# WHAT THE TASK ASKS
For each entry below, write an exact copy and leave out the images.

MATERIAL FOR THIS EXERCISE START

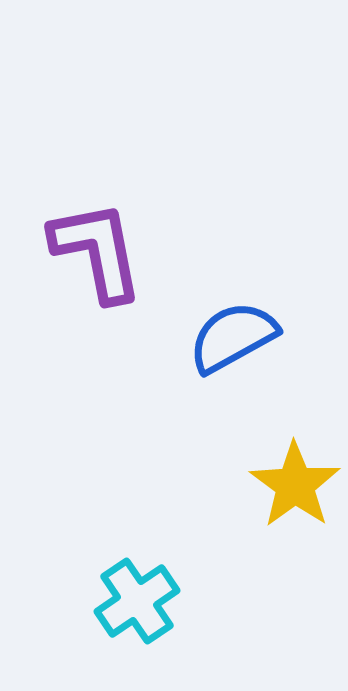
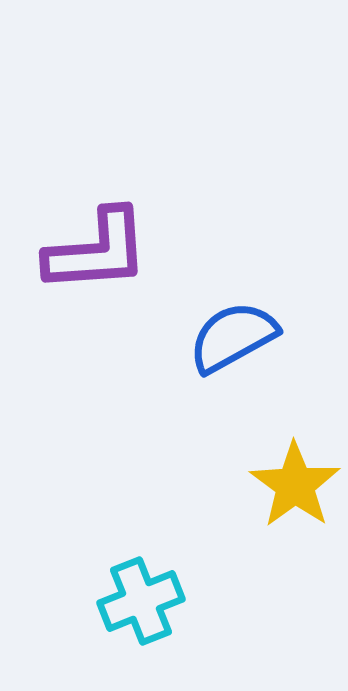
purple L-shape: rotated 97 degrees clockwise
cyan cross: moved 4 px right; rotated 12 degrees clockwise
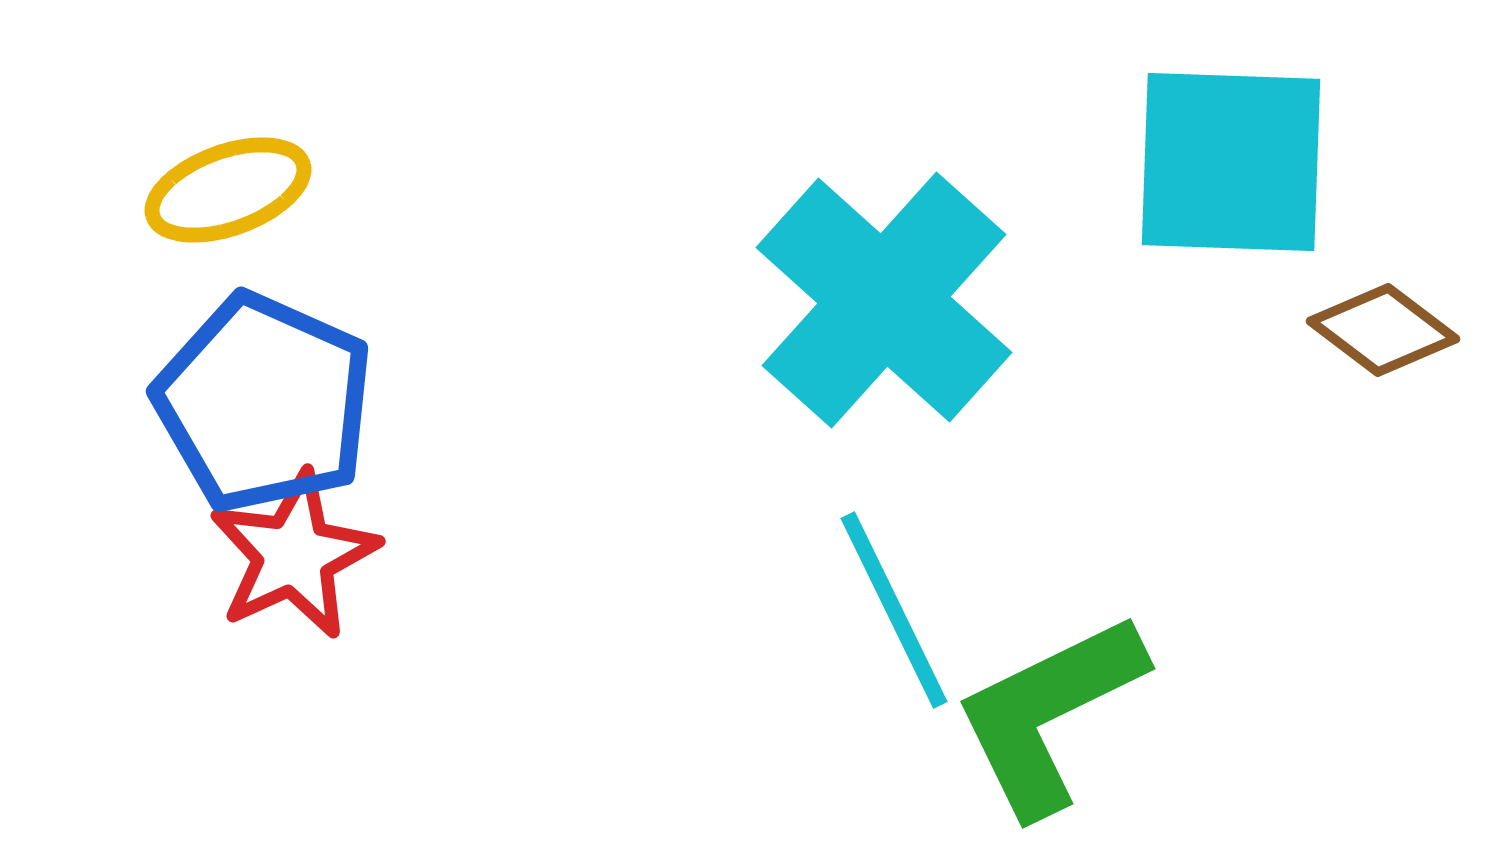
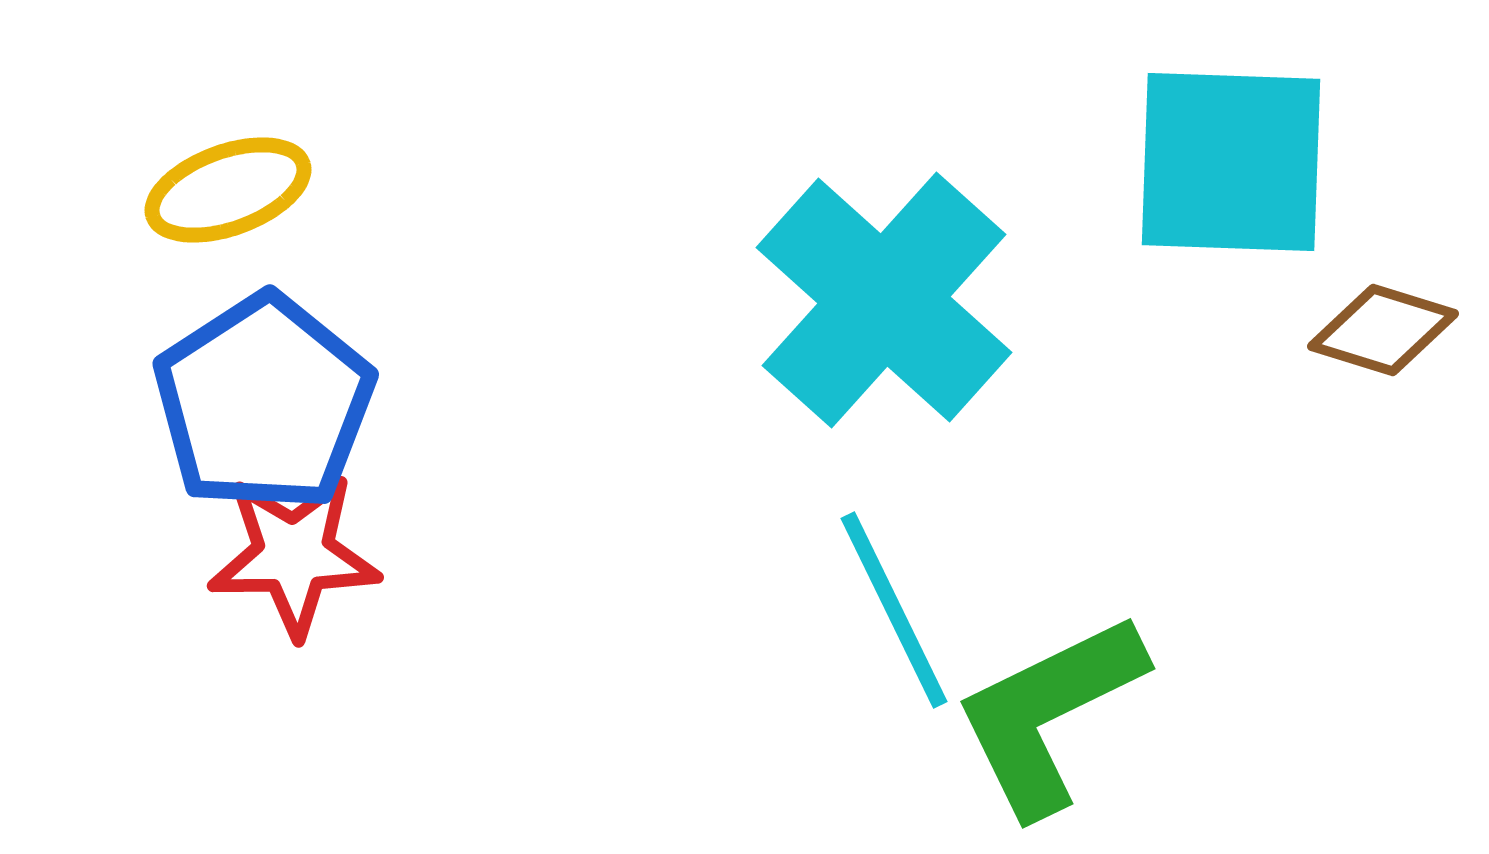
brown diamond: rotated 20 degrees counterclockwise
blue pentagon: rotated 15 degrees clockwise
red star: rotated 24 degrees clockwise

MATERIAL FOR THIS EXERCISE END

# ANSWER BELOW
purple L-shape: rotated 97 degrees clockwise
cyan cross: moved 4 px right; rotated 12 degrees clockwise
brown diamond: rotated 20 degrees counterclockwise
blue pentagon: rotated 15 degrees clockwise
red star: rotated 24 degrees clockwise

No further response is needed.